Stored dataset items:
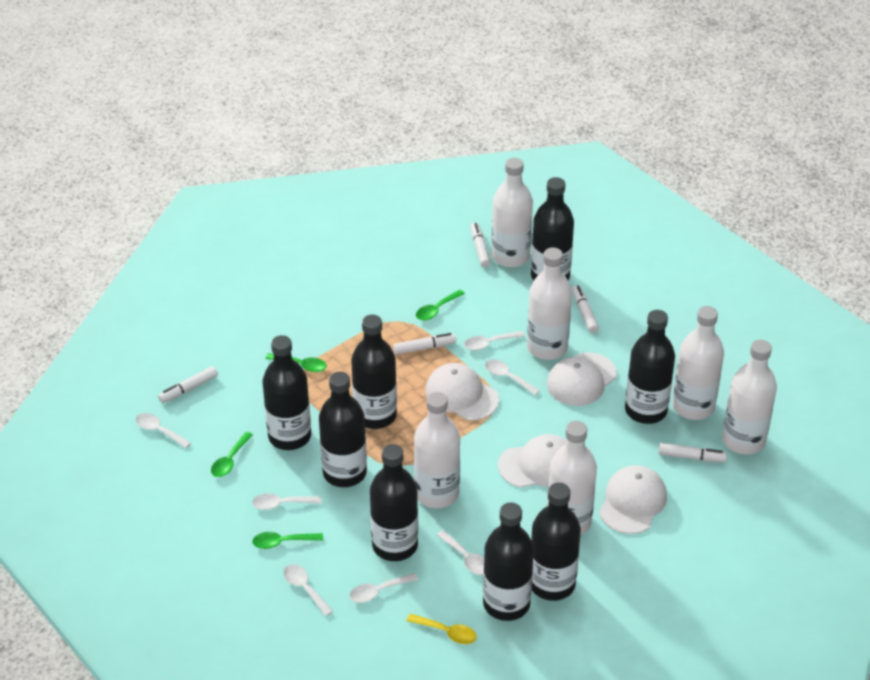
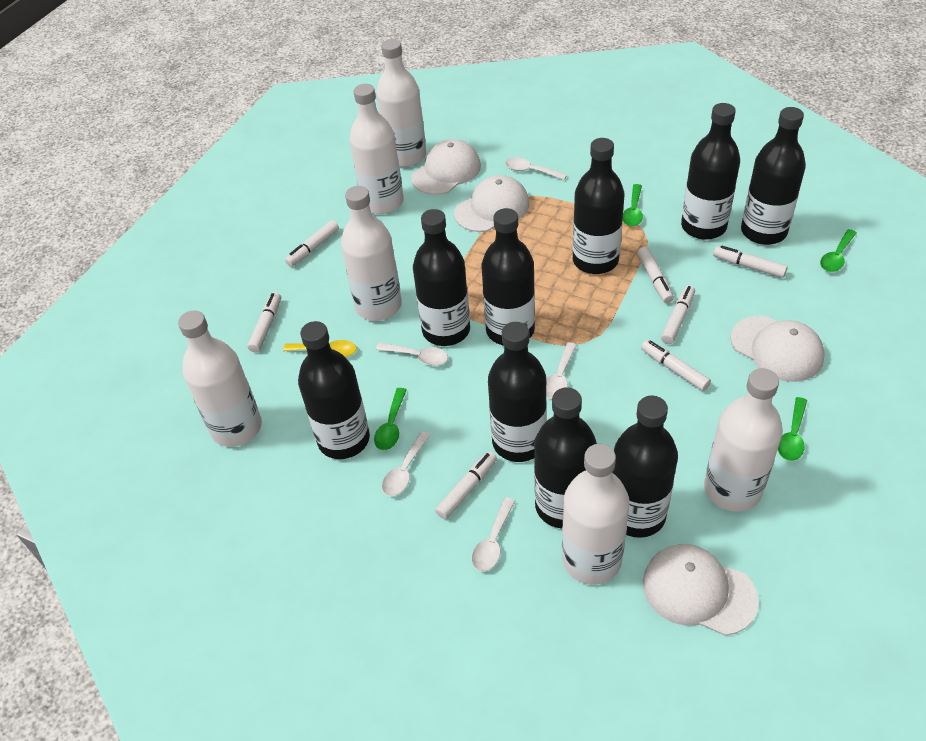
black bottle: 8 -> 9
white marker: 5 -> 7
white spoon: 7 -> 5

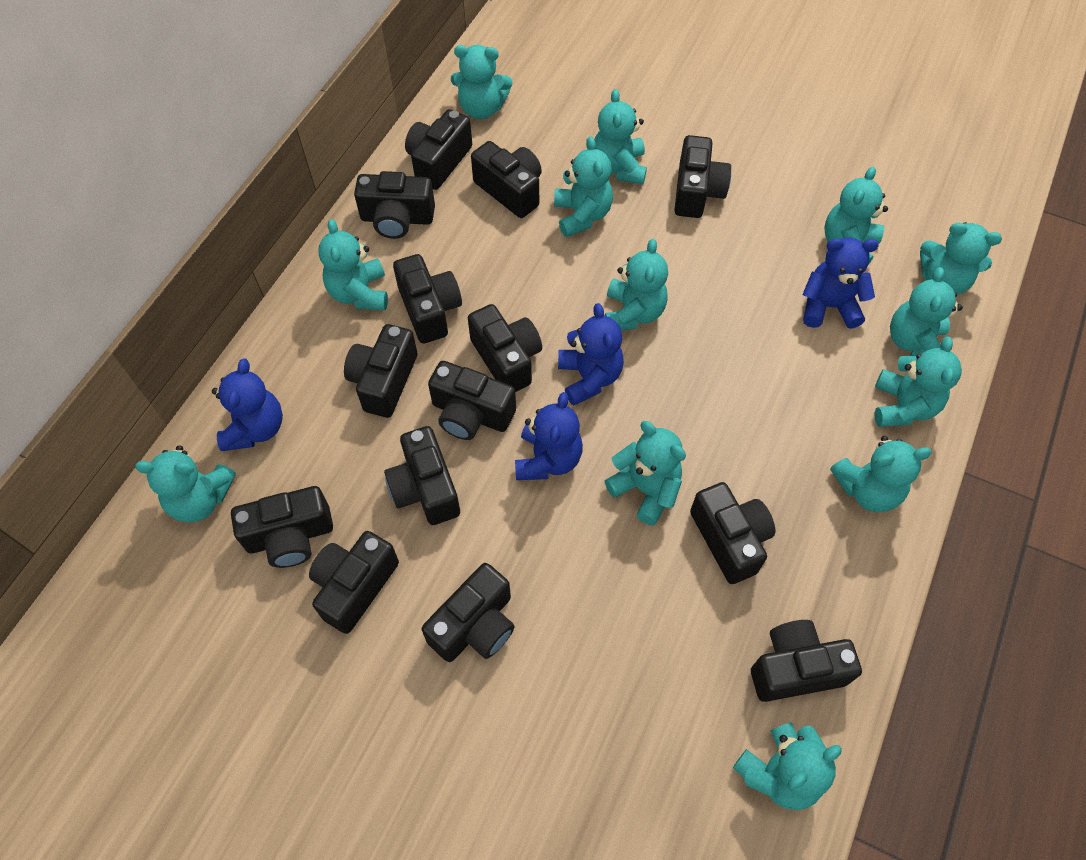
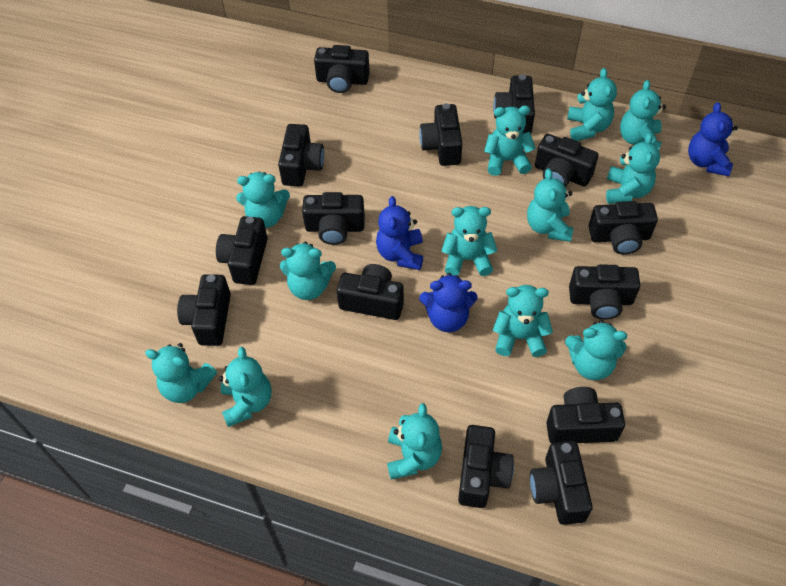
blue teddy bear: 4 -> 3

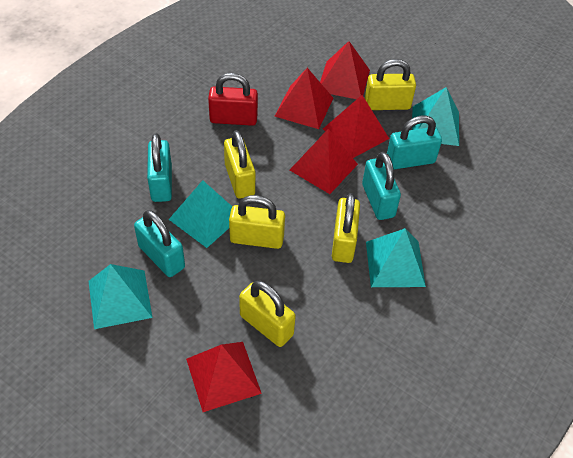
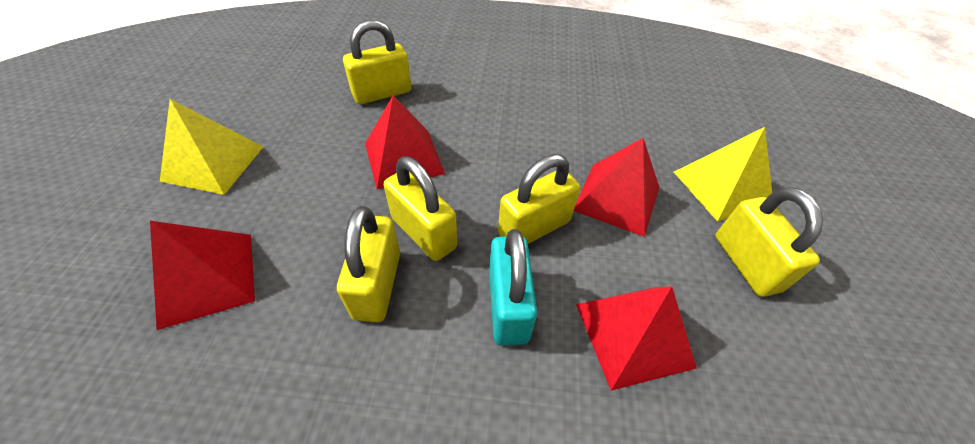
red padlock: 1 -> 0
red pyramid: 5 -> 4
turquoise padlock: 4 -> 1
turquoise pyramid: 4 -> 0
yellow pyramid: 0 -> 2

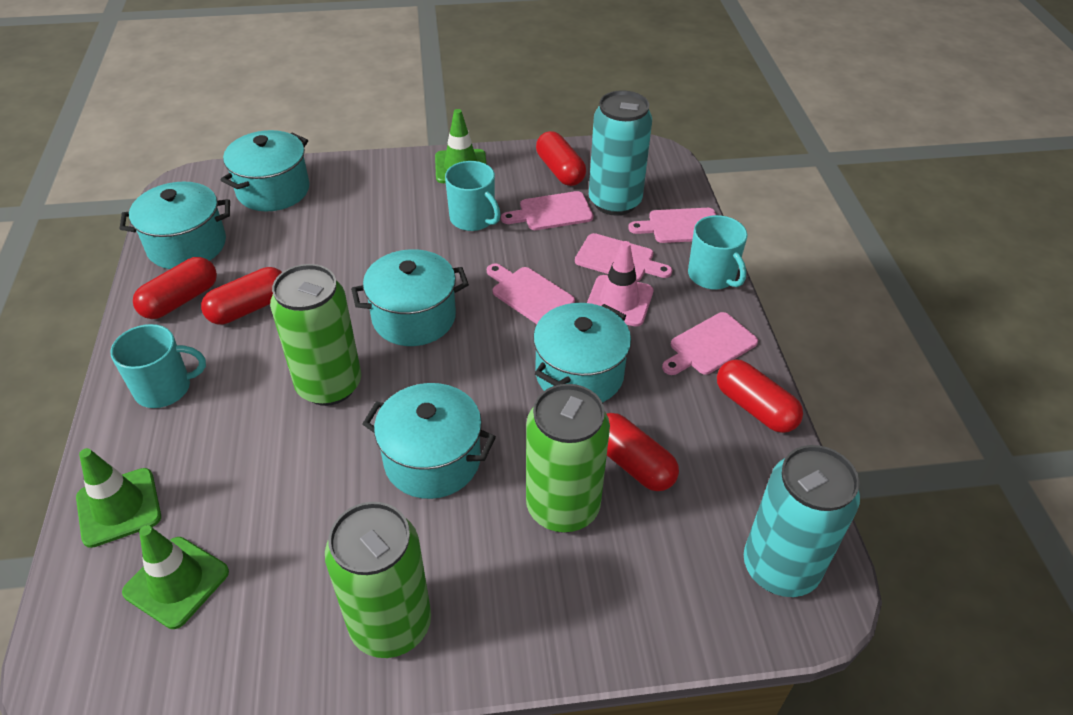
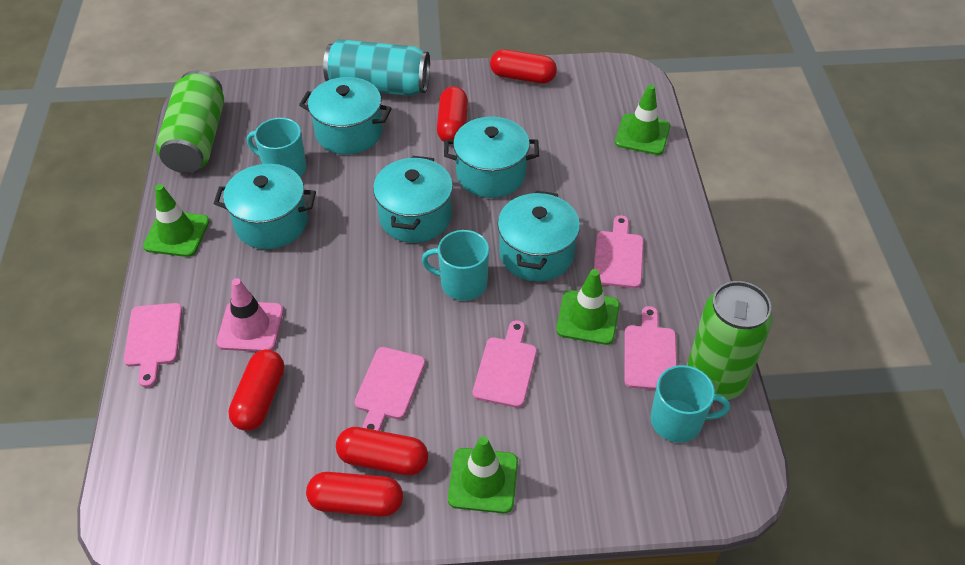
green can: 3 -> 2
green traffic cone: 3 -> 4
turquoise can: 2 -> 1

The task:
Repeat the records above exactly, omitting every picture.

Solution:
black bottle: 8 -> 9
white marker: 5 -> 7
white spoon: 7 -> 5

blue teddy bear: 4 -> 3

red padlock: 1 -> 0
red pyramid: 5 -> 4
turquoise padlock: 4 -> 1
turquoise pyramid: 4 -> 0
yellow pyramid: 0 -> 2

green can: 3 -> 2
green traffic cone: 3 -> 4
turquoise can: 2 -> 1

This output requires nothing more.